▼

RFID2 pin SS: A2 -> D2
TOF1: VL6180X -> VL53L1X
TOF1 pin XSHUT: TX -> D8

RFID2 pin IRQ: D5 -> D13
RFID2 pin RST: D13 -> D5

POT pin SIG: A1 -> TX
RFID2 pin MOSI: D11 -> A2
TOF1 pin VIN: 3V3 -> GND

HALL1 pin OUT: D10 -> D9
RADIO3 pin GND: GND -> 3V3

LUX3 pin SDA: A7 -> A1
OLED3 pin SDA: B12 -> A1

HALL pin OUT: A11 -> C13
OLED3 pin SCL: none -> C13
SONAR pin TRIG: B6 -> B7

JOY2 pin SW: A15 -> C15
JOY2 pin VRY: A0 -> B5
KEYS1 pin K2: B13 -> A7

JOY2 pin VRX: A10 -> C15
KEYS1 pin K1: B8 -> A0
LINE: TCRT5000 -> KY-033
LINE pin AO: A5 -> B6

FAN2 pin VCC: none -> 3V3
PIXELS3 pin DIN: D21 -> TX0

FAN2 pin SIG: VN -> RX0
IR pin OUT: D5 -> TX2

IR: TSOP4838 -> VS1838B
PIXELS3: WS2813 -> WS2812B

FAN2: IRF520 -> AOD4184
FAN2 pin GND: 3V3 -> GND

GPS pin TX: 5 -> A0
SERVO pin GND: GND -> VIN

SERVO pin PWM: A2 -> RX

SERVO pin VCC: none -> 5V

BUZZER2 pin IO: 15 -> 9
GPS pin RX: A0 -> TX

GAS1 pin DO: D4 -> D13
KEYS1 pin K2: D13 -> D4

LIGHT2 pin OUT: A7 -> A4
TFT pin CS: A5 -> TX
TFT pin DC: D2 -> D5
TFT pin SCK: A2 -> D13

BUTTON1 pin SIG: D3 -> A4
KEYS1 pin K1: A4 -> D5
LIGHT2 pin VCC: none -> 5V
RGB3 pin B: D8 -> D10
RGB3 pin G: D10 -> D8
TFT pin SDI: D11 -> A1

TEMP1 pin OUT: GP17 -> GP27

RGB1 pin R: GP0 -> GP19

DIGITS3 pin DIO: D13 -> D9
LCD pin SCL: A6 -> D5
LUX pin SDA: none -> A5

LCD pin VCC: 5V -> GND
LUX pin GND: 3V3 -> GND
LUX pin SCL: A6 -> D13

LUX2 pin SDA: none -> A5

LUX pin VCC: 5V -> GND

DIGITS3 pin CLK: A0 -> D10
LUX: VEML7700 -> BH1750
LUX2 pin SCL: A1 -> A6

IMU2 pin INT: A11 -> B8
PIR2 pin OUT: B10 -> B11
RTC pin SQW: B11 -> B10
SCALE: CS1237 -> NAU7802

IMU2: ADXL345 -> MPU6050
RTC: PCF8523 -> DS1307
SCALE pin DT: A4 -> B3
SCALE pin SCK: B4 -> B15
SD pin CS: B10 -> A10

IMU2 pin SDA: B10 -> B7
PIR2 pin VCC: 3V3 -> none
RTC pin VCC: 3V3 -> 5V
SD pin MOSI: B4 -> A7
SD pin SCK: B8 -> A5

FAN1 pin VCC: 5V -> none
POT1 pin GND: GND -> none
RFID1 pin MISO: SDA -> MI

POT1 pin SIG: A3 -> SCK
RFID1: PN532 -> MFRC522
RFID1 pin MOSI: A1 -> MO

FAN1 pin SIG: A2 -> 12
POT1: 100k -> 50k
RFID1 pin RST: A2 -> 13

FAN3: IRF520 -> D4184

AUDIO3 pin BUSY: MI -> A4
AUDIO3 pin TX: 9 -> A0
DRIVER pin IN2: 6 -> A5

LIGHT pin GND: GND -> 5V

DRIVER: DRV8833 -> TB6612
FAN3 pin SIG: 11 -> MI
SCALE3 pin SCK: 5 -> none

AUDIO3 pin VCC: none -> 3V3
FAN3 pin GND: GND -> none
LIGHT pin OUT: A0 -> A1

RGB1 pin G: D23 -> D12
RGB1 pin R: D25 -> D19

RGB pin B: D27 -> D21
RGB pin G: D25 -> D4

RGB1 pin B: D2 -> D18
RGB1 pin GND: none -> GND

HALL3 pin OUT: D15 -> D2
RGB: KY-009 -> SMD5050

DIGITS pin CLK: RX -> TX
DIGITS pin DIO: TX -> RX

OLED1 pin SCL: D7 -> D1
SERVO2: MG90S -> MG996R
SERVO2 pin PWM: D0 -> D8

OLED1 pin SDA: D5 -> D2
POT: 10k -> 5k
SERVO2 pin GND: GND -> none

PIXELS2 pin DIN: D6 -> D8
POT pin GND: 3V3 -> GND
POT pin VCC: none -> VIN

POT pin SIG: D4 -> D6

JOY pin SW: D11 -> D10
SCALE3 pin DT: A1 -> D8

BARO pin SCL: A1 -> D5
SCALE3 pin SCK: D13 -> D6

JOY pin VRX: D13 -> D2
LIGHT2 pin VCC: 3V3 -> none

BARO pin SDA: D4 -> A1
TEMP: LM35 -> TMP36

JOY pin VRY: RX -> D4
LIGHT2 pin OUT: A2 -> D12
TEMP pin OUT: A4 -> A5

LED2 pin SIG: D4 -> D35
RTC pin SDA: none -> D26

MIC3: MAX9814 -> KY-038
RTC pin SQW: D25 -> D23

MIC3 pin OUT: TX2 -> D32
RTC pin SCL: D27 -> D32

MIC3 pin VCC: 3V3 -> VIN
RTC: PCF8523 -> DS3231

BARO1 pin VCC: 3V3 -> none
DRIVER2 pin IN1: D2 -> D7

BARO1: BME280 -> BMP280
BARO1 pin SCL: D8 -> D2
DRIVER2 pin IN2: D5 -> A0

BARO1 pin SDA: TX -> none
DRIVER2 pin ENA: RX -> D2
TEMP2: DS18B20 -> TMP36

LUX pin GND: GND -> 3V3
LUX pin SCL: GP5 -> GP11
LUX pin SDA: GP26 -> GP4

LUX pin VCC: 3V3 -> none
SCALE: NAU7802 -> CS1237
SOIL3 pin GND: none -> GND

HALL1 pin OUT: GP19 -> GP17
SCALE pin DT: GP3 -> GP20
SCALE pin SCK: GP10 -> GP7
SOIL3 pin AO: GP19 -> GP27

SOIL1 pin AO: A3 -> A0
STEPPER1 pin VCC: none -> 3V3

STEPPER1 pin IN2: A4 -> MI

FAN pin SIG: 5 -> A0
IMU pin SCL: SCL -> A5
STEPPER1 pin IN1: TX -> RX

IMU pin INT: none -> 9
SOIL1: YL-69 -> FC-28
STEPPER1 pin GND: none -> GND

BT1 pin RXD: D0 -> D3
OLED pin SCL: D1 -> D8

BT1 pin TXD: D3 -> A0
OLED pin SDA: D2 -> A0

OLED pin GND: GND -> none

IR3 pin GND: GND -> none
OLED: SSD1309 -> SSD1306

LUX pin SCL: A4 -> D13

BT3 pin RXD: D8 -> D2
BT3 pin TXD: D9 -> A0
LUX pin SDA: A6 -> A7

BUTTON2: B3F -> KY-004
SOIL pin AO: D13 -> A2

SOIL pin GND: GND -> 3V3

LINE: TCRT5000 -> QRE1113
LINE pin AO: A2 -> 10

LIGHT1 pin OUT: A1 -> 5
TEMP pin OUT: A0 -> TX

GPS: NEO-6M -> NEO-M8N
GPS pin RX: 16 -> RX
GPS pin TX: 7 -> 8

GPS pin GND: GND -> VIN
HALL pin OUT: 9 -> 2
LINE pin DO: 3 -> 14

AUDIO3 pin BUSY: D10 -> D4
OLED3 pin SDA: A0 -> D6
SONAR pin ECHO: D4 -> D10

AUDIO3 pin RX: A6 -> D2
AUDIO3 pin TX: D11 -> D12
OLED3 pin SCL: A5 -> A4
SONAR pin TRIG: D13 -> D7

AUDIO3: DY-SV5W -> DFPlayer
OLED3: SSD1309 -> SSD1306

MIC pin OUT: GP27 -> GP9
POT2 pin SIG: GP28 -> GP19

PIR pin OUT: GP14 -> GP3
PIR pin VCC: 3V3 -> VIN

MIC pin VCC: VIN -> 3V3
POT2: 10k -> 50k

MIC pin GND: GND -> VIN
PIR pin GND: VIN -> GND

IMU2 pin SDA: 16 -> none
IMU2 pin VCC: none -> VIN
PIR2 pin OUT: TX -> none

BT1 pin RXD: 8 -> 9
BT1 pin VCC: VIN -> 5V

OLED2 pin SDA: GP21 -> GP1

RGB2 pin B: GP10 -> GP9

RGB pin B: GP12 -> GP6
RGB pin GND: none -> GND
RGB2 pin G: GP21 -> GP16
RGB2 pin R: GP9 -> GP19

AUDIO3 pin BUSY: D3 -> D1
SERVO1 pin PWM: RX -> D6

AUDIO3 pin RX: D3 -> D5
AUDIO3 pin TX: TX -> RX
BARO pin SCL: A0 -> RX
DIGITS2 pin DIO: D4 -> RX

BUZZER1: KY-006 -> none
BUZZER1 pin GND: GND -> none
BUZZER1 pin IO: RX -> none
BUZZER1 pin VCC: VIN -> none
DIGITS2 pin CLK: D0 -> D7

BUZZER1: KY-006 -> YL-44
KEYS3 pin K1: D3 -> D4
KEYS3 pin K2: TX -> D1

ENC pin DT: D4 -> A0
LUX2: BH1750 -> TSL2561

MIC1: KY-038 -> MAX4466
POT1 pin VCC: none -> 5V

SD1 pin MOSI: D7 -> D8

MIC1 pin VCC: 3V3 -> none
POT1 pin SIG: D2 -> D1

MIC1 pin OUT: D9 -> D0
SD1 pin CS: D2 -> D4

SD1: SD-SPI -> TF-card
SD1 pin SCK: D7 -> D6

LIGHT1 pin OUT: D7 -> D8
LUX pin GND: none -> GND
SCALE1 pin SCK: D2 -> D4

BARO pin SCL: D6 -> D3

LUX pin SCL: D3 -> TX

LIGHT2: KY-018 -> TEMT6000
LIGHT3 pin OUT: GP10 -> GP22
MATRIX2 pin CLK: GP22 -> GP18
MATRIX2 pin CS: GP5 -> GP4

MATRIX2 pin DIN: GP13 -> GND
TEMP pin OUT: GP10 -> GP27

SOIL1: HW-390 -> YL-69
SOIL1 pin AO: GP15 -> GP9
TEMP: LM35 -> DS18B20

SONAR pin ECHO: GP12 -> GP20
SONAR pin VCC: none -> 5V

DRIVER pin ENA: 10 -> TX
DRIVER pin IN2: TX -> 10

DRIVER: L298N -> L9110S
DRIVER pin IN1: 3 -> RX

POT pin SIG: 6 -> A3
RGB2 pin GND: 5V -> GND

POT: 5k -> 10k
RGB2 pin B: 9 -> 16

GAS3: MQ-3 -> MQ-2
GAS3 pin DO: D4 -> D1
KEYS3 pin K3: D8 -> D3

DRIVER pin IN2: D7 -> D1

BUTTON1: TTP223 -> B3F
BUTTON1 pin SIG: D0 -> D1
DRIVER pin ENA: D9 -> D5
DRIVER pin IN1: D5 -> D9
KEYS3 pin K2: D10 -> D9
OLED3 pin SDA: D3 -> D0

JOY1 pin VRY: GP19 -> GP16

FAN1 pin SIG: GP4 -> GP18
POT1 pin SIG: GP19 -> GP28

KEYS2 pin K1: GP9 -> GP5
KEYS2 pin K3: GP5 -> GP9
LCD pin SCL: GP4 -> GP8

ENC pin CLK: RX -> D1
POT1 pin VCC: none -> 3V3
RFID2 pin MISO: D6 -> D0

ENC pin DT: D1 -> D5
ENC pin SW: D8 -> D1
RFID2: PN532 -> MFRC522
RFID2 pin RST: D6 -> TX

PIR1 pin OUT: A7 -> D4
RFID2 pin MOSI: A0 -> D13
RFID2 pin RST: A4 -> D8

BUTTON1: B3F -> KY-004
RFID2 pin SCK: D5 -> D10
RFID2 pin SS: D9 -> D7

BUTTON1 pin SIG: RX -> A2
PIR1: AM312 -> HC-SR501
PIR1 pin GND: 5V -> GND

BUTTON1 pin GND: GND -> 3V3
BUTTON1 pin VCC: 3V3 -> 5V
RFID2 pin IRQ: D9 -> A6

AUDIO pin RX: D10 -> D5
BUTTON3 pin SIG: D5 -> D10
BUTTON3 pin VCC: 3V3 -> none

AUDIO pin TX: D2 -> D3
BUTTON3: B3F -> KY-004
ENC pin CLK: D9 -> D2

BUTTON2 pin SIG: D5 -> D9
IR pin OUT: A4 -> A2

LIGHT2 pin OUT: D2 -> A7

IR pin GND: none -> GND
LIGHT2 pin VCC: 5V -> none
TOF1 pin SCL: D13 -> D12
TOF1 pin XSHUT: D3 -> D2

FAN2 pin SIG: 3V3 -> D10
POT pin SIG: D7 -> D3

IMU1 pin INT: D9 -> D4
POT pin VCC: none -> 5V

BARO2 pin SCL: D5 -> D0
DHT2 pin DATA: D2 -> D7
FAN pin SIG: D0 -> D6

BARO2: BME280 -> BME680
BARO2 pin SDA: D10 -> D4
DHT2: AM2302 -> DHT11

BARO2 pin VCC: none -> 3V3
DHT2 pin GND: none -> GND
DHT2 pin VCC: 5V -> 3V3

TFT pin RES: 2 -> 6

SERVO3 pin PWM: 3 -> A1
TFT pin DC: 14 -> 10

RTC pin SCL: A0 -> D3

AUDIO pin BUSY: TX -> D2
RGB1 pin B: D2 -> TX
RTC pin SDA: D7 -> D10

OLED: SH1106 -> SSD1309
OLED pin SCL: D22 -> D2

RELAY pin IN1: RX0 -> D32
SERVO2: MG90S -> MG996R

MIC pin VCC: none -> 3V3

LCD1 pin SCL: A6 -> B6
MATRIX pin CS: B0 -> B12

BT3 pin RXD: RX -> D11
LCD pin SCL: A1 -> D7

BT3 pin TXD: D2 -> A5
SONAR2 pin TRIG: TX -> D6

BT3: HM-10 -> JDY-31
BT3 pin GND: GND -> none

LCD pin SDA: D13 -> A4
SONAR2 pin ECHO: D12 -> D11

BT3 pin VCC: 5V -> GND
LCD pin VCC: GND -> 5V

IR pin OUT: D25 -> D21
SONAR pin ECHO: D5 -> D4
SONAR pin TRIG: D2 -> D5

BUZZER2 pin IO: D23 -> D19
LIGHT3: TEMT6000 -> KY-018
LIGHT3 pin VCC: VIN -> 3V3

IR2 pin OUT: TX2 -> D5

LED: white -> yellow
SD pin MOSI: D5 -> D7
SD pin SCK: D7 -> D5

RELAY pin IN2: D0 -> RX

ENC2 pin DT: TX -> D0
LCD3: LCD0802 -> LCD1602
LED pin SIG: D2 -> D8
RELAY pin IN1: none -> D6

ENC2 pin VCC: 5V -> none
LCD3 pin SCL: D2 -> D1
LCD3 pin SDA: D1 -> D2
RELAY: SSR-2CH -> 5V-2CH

▲

-- WHAT YOU NEED TO DO --
Which lines above hold the string "ECHO"? Please copy all of them.

-- REPLY TO THE TASK --
SONAR pin ECHO: D4 -> D10
SONAR pin ECHO: GP12 -> GP20
SONAR2 pin ECHO: D12 -> D11
SONAR pin ECHO: D5 -> D4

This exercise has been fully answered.